What the exercise asks: Say how many lines of the data below have the word "none" in them. Add nothing else.

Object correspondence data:

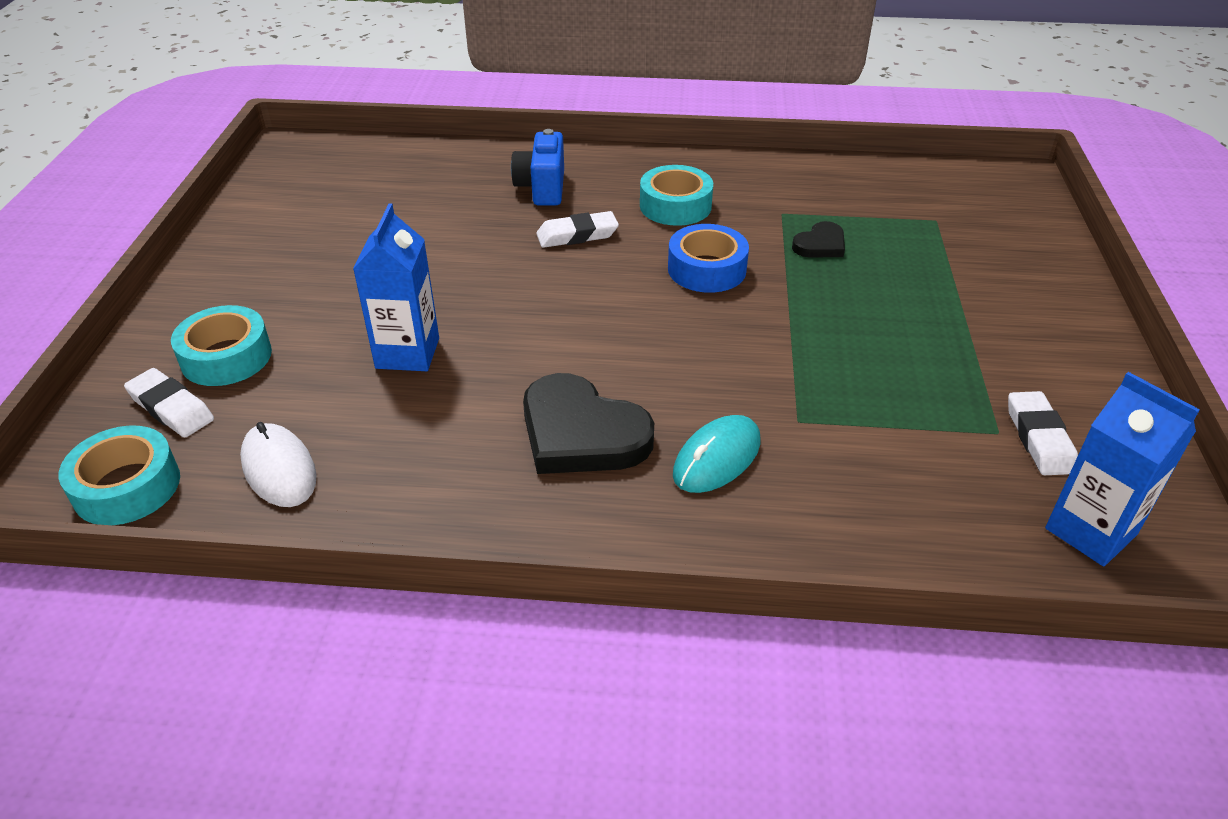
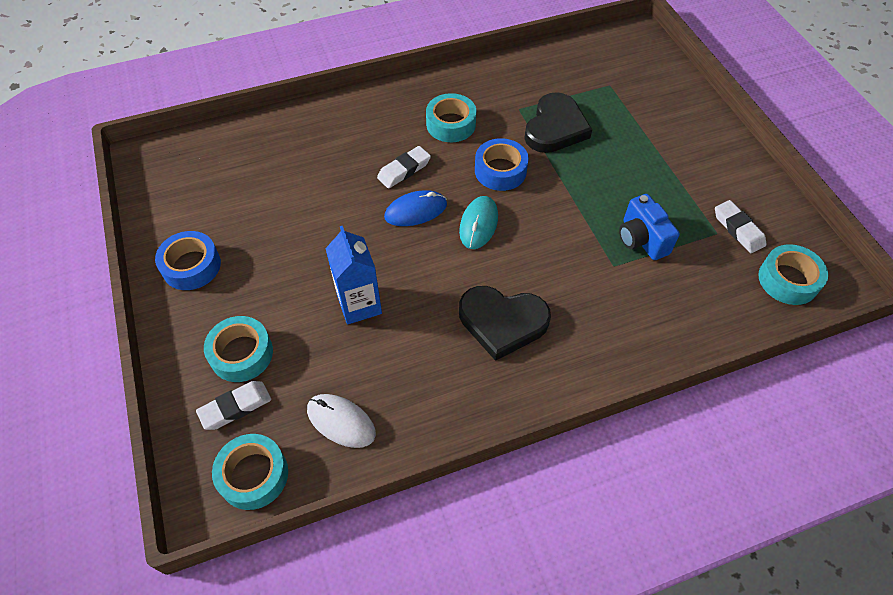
camera: 25 degrees left, 15 degrees up
(171, 408) = (235, 407): white eraser -> white eraser turned 45 degrees counterclockwise
(248, 256) = (191, 266): none -> blue tape
(542, 188) = (355, 137): blue camera -> blue camera (641, 239)
(559, 279) = (415, 211): none -> blue mouse
(717, 458) = (586, 309): turquoise mouse -> turquoise mouse (478, 224)
(820, 245) = (555, 128): black heart -> black heart, size x1.91
(1090, 531) = (788, 280): blue carton -> turquoise tape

Reply to the task: 2